*YOUR INSTRUCTIONS*
When the line with "(628, 311) = (511, 172): purple" appears below, start repeating lines exactly, and keep going through the line with "(289, 214) = (471, 500): turquoise"; add nothing outside that span.

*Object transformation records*
▼

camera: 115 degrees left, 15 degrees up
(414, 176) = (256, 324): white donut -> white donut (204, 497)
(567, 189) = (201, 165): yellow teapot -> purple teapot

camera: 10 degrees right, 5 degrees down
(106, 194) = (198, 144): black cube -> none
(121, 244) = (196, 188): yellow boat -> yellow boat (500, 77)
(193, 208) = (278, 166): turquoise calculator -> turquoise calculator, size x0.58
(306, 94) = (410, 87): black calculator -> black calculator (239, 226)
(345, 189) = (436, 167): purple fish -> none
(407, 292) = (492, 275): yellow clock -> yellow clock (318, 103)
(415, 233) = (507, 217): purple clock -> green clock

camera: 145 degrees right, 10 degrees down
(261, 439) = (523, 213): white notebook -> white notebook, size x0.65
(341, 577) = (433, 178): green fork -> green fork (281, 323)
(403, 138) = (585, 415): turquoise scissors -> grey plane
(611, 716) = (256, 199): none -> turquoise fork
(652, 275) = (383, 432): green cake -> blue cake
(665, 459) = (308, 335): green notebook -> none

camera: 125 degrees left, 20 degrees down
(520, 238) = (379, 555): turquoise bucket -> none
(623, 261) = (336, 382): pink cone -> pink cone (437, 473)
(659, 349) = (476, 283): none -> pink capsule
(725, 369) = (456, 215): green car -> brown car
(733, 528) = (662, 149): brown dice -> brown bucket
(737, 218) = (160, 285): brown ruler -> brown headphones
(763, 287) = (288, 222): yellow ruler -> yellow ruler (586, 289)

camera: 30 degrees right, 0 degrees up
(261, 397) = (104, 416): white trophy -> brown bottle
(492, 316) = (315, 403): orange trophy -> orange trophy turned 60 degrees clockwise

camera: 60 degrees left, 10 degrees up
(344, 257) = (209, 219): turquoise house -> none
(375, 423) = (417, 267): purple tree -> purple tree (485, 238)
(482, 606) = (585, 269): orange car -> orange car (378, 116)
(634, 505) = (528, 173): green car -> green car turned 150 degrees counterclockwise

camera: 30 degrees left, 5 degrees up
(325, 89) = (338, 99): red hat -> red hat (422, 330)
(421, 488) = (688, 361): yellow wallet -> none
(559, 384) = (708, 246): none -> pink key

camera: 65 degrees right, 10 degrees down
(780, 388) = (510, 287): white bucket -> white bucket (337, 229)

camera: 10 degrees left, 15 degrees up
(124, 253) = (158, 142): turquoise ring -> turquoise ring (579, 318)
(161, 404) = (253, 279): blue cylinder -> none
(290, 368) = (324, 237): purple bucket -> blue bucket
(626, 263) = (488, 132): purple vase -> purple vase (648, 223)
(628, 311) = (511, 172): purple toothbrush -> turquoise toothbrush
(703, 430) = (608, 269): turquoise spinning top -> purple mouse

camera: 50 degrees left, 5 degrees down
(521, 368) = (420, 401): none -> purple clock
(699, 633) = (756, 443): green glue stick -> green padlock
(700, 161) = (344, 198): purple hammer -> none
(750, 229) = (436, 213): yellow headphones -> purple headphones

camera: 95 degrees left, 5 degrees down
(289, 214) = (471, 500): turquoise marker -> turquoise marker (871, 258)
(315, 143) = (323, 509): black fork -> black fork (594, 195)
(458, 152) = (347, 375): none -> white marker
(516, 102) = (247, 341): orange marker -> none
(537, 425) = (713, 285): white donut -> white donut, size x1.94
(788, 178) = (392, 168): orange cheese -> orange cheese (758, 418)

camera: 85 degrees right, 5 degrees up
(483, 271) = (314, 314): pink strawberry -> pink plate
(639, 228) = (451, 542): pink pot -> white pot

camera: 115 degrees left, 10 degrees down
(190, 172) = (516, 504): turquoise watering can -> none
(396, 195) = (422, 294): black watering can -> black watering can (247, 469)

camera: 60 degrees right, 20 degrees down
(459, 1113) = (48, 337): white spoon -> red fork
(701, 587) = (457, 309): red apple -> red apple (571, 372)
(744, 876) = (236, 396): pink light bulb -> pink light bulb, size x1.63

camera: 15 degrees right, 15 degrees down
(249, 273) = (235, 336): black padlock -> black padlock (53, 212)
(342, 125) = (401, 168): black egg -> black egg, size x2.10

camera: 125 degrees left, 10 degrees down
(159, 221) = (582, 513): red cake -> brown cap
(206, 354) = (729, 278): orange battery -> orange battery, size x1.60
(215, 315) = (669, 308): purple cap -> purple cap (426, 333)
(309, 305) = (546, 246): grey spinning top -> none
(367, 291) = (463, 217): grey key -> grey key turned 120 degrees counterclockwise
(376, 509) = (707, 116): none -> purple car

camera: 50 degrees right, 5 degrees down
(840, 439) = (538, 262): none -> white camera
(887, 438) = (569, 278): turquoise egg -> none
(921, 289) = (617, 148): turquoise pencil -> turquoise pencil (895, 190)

▲

*RESULT FOR THIS EXERCISE*
(628, 311) = (511, 172): purple toothbrush -> turquoise toothbrush
(703, 430) = (608, 269): turquoise spinning top -> purple mouse

camera: 50 degrees left, 5 degrees down
(521, 368) = (420, 401): none -> purple clock
(699, 633) = (756, 443): green glue stick -> green padlock
(700, 161) = (344, 198): purple hammer -> none
(750, 229) = (436, 213): yellow headphones -> purple headphones

camera: 95 degrees left, 5 degrees down
(289, 214) = (471, 500): turquoise marker -> turquoise marker (871, 258)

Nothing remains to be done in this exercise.